# Instructions to follow
Output only the lines from the line holding "R6: 47 (GND, n10) -> 62 (GND, n10)" through the close of the records, exactly as they appear, with all pictures omitted.

Image comparison data
☆ ☆ ☆ ☆ ☆
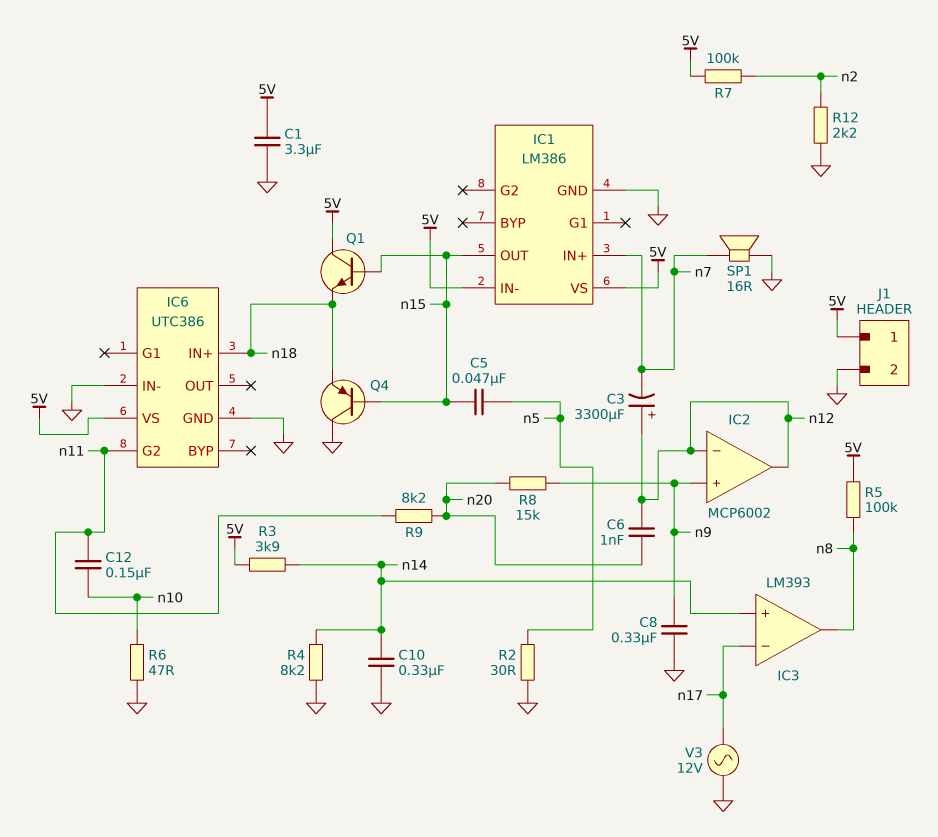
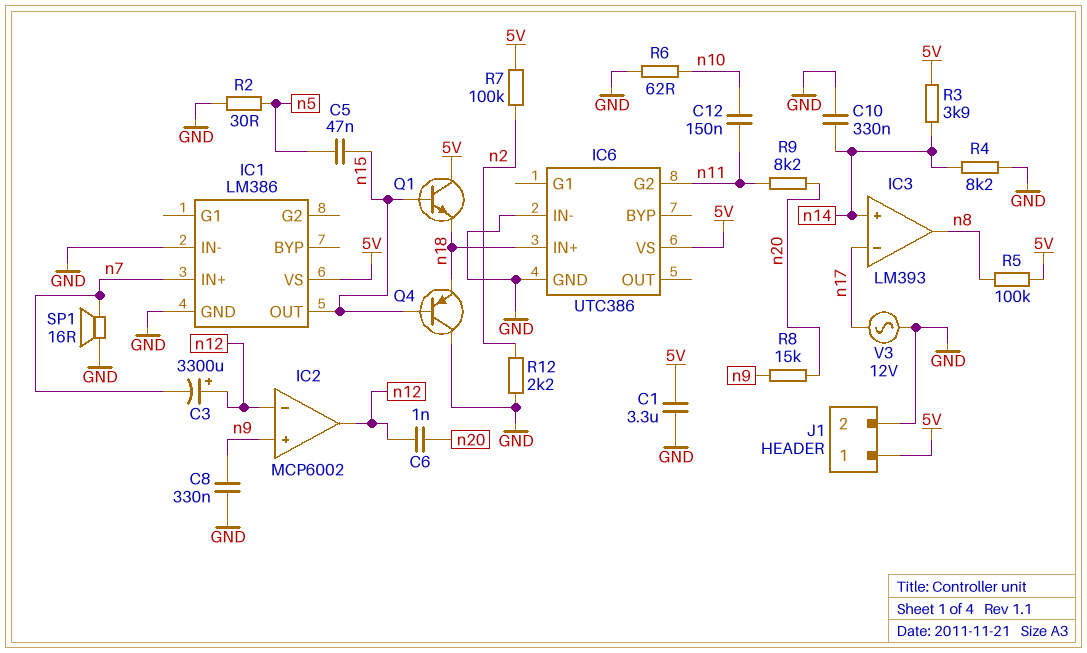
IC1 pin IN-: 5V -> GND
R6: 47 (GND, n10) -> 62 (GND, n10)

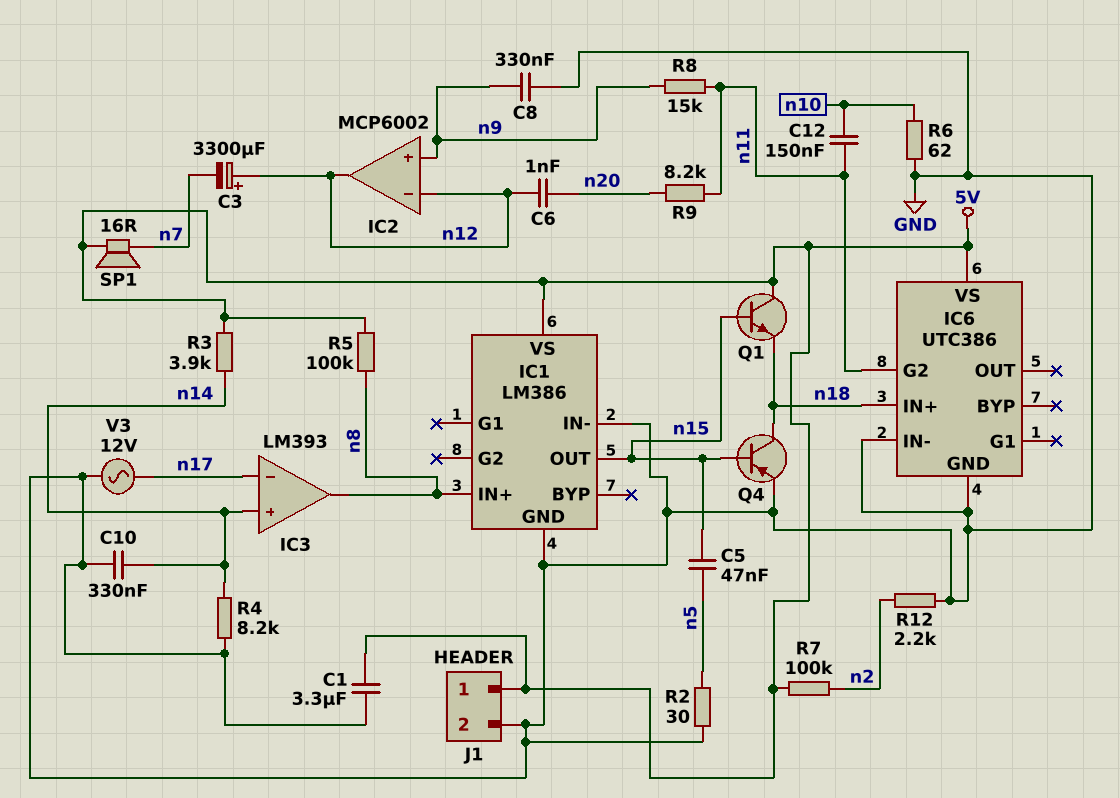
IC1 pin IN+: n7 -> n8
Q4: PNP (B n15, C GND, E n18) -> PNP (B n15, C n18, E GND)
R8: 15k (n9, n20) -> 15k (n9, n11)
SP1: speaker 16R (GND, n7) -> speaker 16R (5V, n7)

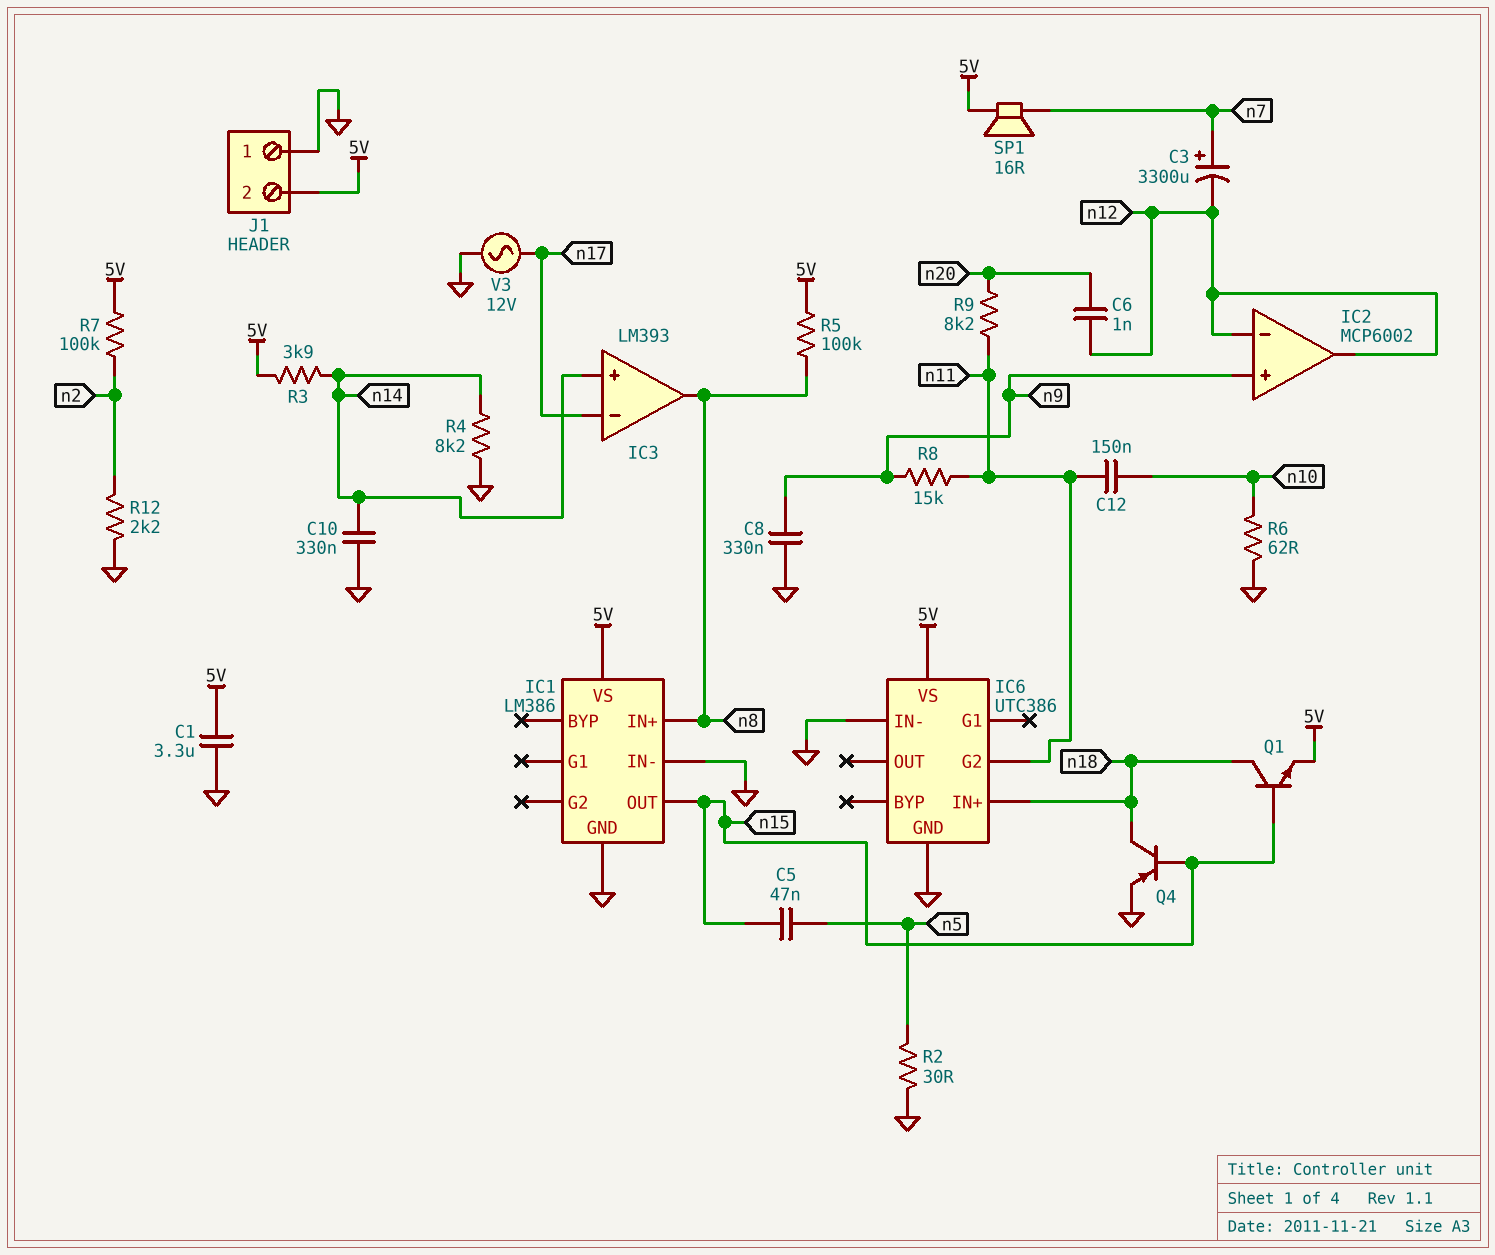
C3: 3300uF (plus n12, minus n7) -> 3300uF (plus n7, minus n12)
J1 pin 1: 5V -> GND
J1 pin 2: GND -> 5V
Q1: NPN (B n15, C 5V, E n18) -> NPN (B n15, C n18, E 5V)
☆ ☆ ☆ ☆ ☆
# Result of the exercise
R6: 47 (GND, n10) -> 62 (GND, n10)

IC1 pin IN+: n7 -> n8
Q4: PNP (B n15, C GND, E n18) -> PNP (B n15, C n18, E GND)
R8: 15k (n9, n20) -> 15k (n9, n11)
SP1: speaker 16R (GND, n7) -> speaker 16R (5V, n7)

C3: 3300uF (plus n12, minus n7) -> 3300uF (plus n7, minus n12)
J1 pin 1: 5V -> GND
J1 pin 2: GND -> 5V
Q1: NPN (B n15, C 5V, E n18) -> NPN (B n15, C n18, E 5V)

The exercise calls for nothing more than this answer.